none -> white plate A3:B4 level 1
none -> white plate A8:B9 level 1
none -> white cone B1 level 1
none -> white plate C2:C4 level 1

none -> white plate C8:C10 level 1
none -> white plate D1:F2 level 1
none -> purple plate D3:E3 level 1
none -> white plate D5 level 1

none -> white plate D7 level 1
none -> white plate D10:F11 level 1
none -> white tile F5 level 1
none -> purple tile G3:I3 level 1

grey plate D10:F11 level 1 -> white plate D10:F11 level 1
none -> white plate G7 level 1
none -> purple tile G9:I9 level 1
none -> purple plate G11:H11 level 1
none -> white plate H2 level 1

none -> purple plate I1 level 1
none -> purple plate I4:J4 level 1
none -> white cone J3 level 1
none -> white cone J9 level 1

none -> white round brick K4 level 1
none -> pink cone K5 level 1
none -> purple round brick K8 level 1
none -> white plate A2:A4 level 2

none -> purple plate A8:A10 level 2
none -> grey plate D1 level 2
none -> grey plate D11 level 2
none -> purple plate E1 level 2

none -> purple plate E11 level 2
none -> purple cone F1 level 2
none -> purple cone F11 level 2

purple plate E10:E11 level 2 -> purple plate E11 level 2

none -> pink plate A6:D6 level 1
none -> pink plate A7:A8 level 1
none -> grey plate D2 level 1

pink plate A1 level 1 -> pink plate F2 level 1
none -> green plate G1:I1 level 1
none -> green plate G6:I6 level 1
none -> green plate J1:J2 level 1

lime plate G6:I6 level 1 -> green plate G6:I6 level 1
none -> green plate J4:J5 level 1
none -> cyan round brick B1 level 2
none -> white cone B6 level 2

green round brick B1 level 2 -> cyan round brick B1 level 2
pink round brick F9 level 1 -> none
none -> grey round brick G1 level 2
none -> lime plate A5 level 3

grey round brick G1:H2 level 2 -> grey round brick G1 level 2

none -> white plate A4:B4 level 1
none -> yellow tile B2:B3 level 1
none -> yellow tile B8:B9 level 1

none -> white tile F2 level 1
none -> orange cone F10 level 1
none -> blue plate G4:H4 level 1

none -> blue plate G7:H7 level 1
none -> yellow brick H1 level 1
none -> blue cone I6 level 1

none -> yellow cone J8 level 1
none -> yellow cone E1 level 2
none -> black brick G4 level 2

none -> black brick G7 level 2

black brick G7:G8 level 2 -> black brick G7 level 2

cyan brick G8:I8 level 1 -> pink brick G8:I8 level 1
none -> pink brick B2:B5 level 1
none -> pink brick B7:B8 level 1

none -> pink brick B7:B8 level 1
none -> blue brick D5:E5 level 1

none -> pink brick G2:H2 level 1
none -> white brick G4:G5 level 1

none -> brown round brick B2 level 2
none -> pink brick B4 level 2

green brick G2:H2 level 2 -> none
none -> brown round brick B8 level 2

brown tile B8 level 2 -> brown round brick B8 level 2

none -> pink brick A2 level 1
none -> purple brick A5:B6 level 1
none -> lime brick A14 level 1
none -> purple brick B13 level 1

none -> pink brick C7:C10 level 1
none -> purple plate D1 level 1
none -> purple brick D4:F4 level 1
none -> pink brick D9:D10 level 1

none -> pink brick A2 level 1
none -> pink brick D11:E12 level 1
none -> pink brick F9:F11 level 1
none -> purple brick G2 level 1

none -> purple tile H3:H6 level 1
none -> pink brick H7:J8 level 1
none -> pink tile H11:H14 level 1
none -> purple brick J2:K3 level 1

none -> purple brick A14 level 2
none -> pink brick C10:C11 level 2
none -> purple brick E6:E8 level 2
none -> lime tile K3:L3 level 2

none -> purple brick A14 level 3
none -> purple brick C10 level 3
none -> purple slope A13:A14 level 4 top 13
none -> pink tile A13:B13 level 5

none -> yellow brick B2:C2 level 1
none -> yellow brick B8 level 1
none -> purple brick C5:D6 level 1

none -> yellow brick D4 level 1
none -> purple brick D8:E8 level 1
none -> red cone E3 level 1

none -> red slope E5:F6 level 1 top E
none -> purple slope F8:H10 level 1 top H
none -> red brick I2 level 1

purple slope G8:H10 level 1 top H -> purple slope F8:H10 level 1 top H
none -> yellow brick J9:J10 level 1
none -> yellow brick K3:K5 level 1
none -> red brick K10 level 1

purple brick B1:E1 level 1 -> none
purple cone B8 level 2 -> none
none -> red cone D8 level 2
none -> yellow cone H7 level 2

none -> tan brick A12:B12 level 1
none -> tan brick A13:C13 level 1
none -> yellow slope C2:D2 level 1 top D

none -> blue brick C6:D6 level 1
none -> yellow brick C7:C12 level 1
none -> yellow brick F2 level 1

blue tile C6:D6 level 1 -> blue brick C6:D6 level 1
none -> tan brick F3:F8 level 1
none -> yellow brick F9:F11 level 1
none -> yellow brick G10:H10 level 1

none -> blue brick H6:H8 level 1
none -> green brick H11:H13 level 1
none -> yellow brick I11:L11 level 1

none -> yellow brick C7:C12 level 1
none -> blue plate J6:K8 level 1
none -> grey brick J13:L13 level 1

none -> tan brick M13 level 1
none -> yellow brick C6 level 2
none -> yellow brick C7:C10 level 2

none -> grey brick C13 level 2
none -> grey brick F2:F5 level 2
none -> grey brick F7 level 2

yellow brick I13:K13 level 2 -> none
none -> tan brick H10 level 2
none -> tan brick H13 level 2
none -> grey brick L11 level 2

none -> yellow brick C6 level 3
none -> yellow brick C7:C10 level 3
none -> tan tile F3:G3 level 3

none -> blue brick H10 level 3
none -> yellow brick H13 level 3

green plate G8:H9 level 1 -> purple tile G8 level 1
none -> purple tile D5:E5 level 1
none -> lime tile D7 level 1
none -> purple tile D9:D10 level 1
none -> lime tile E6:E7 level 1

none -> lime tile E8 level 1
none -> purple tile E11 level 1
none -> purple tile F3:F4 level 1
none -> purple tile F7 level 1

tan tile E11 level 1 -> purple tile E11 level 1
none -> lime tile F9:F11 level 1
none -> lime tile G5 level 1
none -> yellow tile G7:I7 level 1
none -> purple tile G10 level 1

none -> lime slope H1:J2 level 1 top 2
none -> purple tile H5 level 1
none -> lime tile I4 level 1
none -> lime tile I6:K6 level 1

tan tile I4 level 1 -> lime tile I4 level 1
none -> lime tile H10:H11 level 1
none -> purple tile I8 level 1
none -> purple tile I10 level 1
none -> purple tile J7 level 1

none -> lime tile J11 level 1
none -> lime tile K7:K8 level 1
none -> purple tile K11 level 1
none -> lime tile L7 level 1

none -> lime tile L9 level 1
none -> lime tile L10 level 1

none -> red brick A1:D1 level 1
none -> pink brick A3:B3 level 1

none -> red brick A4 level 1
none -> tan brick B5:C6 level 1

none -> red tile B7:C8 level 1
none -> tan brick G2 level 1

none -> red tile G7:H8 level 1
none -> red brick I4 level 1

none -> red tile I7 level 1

What the task asks —
Some lines above contain the word "slope". Copy each of them.

Answer to this exercise —
none -> purple slope A13:A14 level 4 top 13
none -> red slope E5:F6 level 1 top E
none -> purple slope F8:H10 level 1 top H
purple slope G8:H10 level 1 top H -> purple slope F8:H10 level 1 top H
none -> yellow slope C2:D2 level 1 top D
none -> lime slope H1:J2 level 1 top 2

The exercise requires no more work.